• _What you will do_
Each line from the material with the word "orange" in it must be copied.
+===+
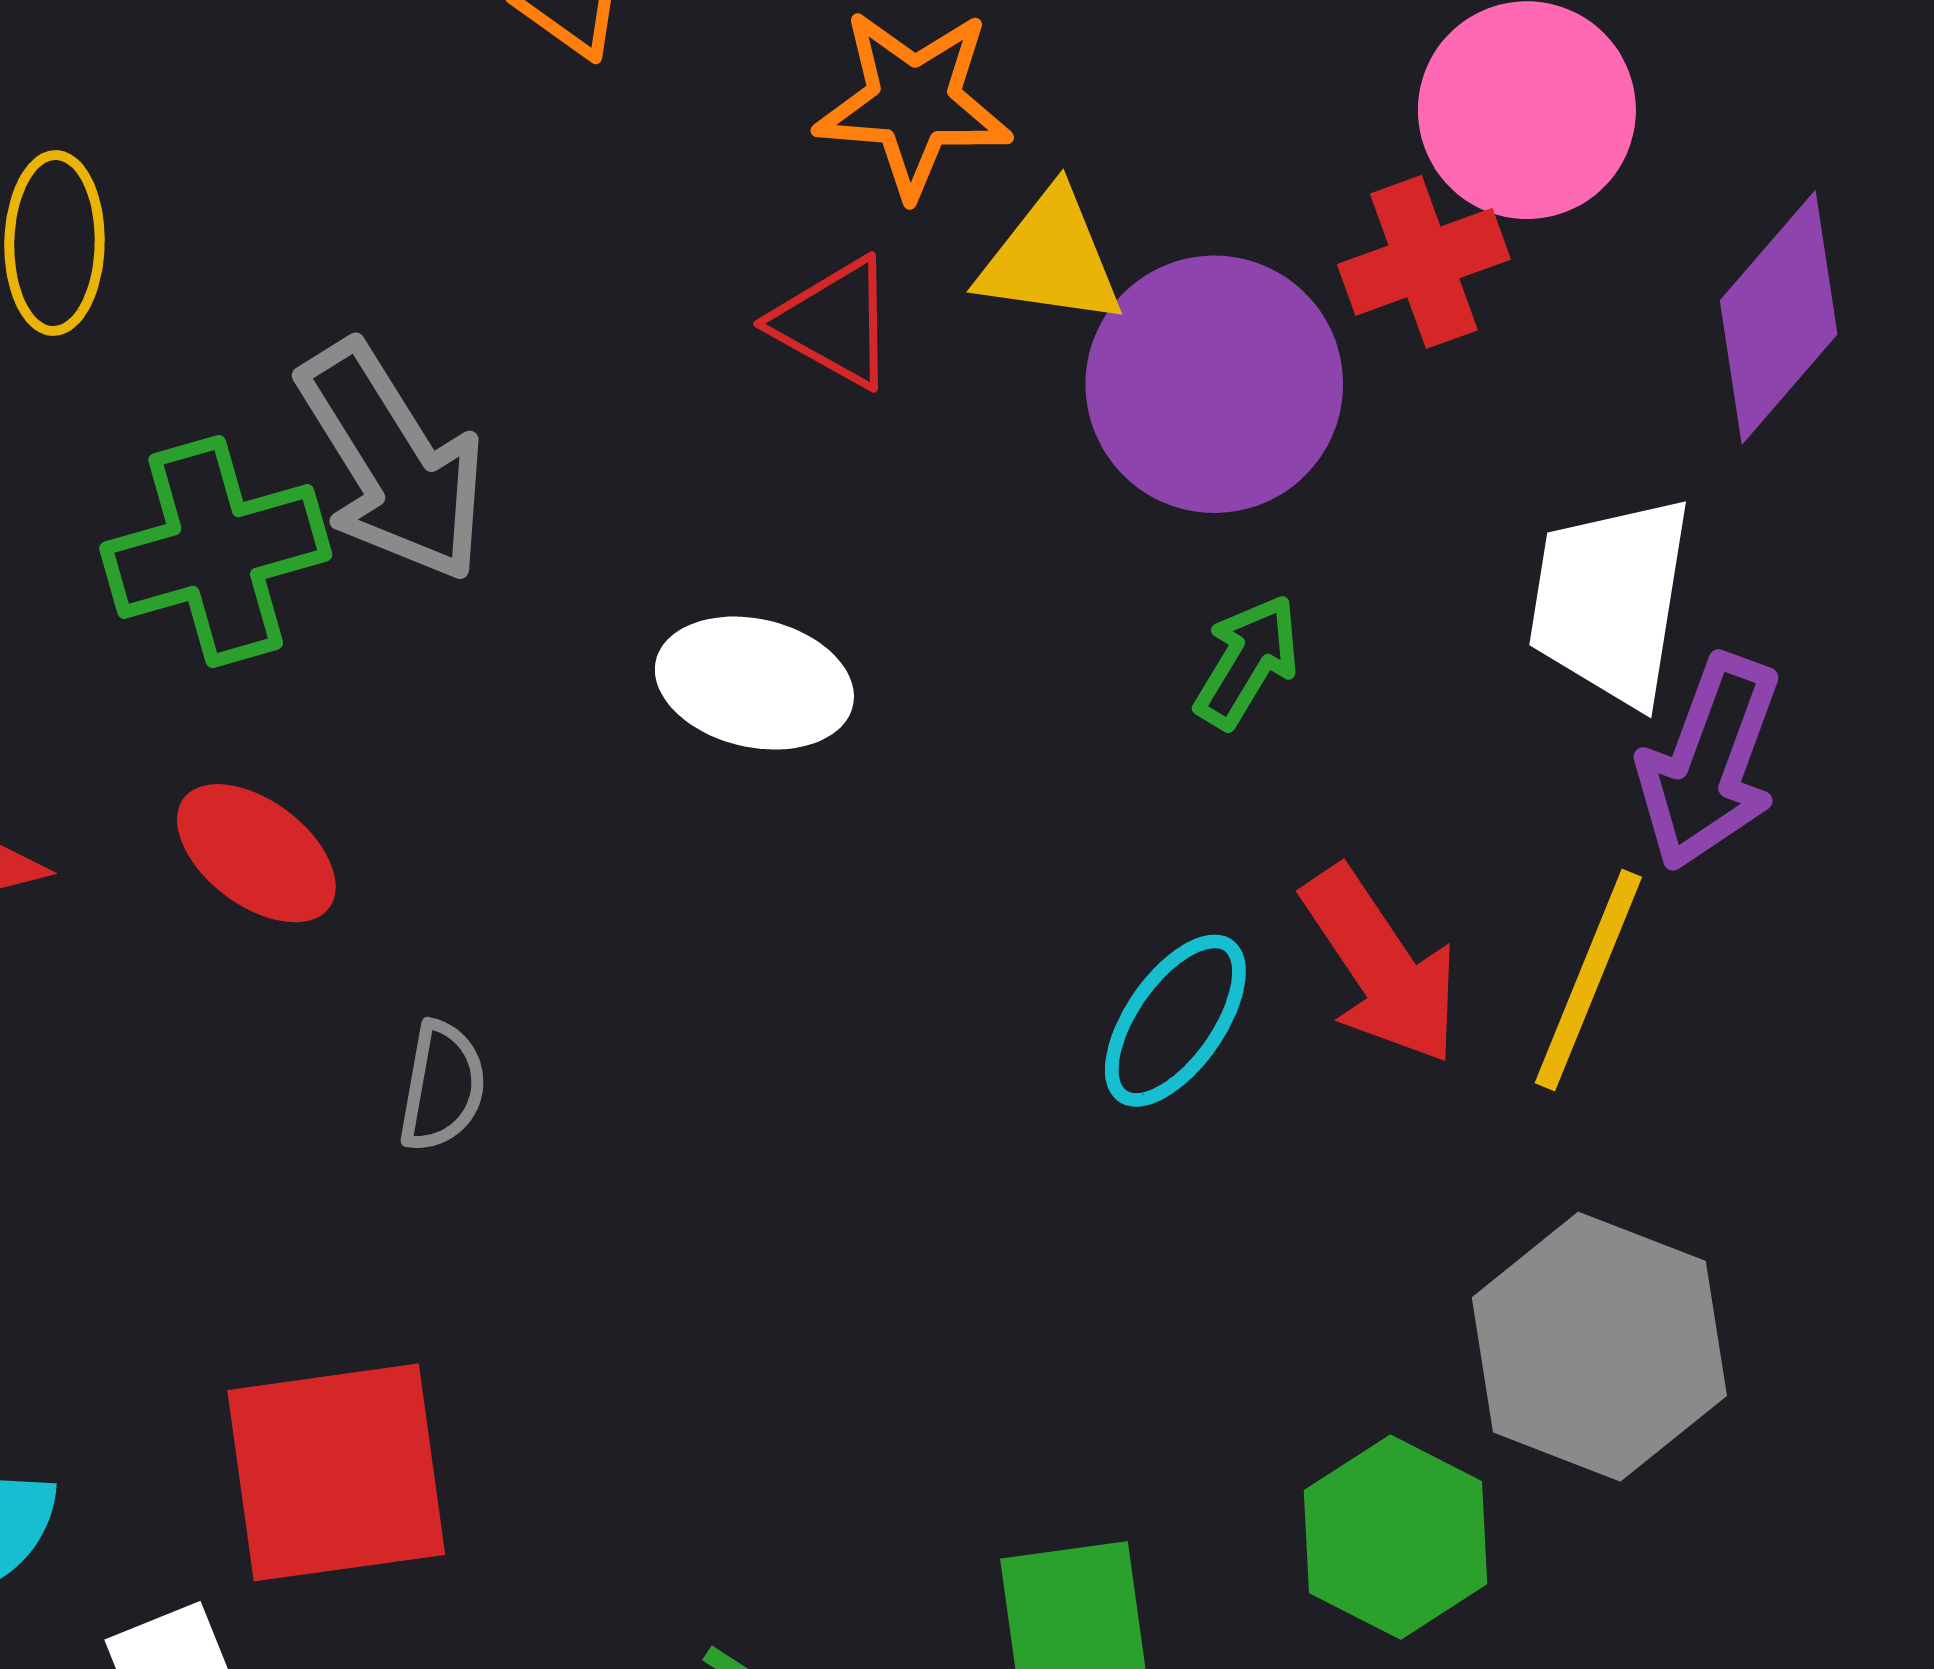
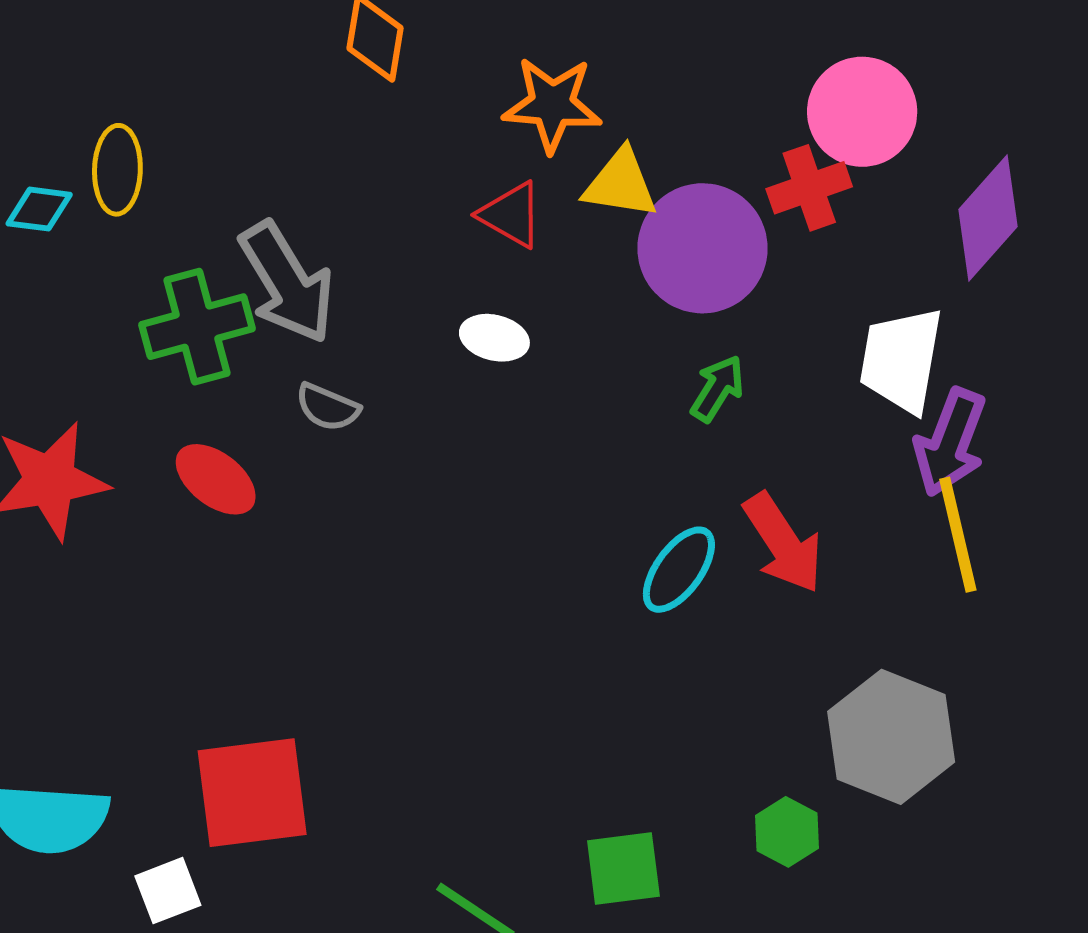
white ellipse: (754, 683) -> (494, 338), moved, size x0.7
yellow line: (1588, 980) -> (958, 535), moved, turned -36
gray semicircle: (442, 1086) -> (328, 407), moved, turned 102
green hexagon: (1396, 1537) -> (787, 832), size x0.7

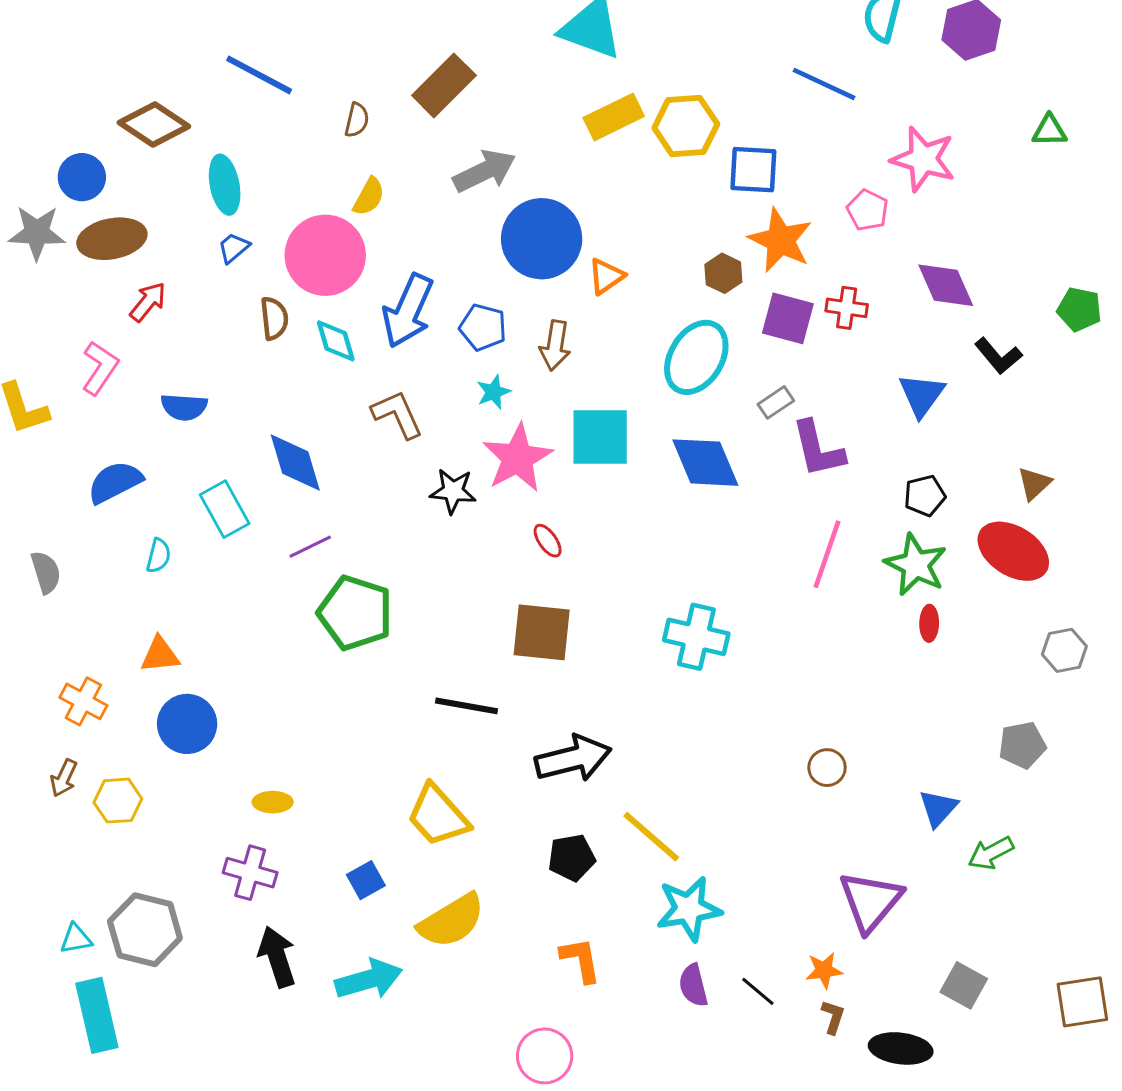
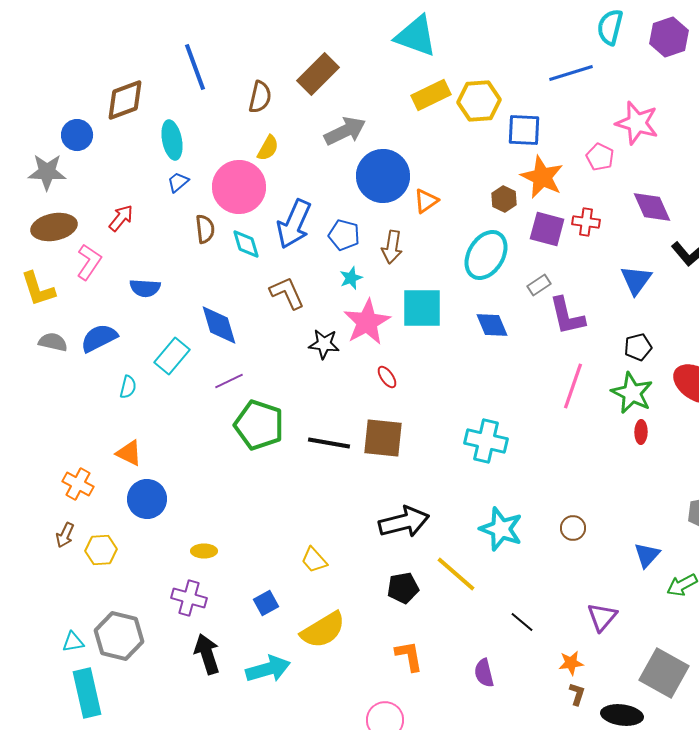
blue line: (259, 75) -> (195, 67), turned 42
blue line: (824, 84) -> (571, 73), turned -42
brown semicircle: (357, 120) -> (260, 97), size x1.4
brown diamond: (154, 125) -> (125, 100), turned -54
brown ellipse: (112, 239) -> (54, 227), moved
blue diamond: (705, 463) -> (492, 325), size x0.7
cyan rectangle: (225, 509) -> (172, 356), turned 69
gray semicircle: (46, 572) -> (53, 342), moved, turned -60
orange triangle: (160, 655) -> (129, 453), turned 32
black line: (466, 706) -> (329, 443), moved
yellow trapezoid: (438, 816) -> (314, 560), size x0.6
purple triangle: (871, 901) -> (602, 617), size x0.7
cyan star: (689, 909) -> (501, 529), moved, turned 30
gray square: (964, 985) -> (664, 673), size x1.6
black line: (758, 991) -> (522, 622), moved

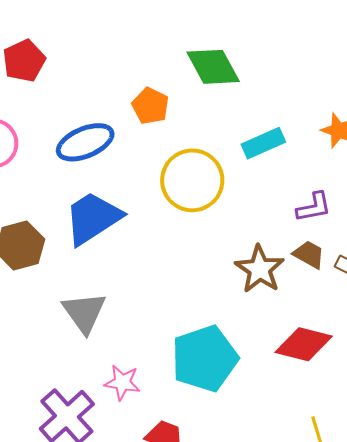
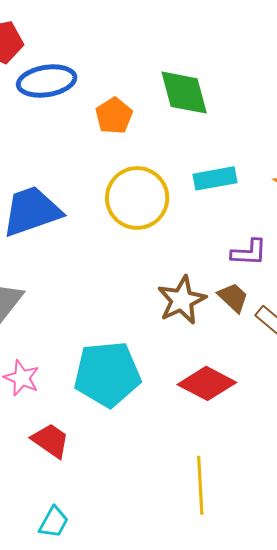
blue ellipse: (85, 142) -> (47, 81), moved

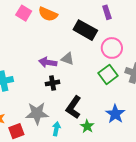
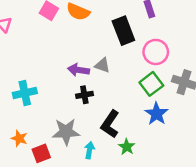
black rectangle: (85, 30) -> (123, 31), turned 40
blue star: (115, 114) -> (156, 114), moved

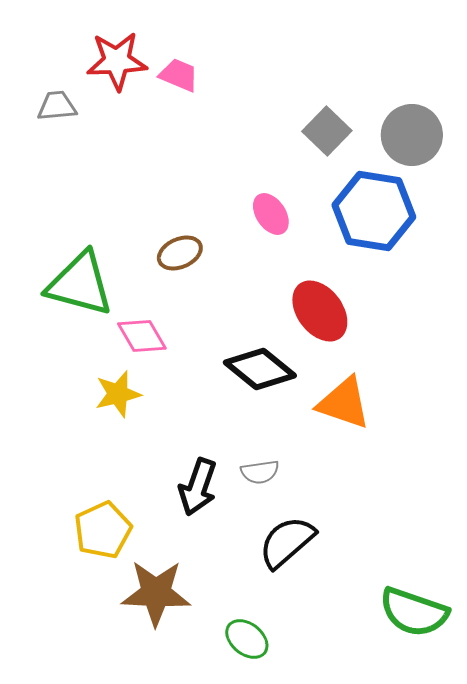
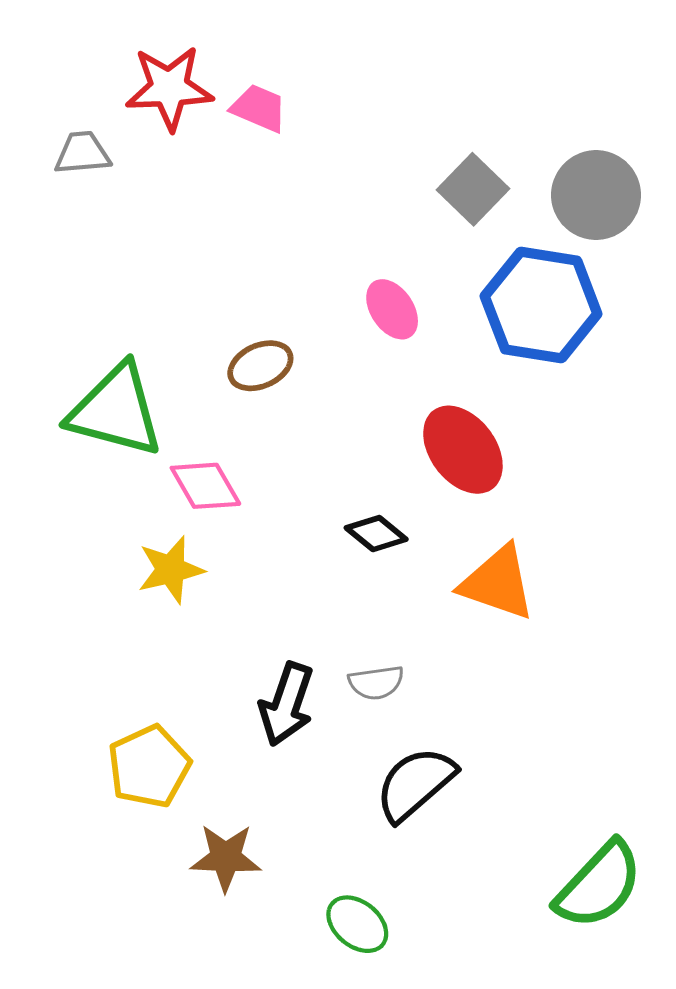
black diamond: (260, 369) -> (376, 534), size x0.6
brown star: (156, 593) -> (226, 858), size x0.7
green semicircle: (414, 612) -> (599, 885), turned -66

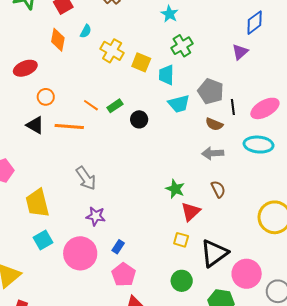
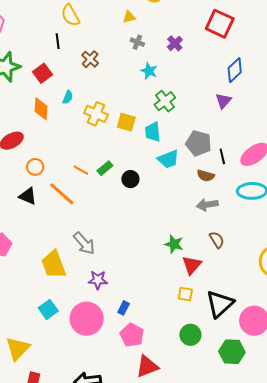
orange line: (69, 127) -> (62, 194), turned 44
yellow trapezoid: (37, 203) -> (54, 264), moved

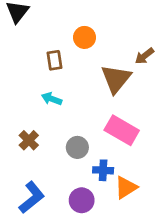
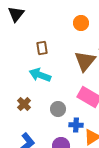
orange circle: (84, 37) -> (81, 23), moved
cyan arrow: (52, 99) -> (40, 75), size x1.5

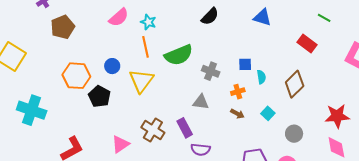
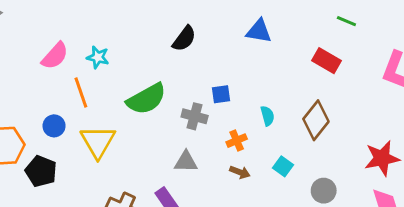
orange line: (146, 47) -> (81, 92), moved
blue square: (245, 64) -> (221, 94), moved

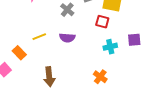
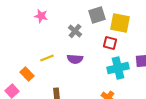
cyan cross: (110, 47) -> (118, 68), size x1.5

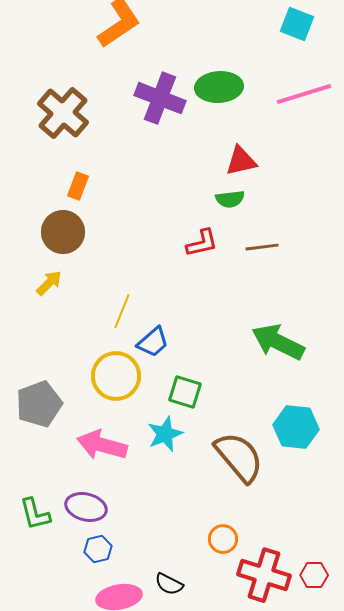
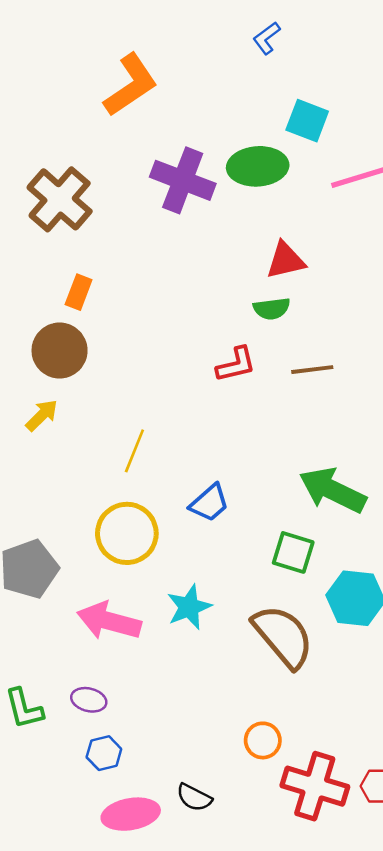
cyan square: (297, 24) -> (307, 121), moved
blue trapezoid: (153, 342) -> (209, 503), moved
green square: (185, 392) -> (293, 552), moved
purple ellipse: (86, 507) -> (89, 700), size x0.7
+===+
• _Exercise answer_
orange triangle: (160, 655) -> (129, 453), turned 32
orange line: (69, 127) -> (62, 194), turned 44
orange circle: (84, 37) -> (81, 23), moved
orange line: (146, 47) -> (81, 92), moved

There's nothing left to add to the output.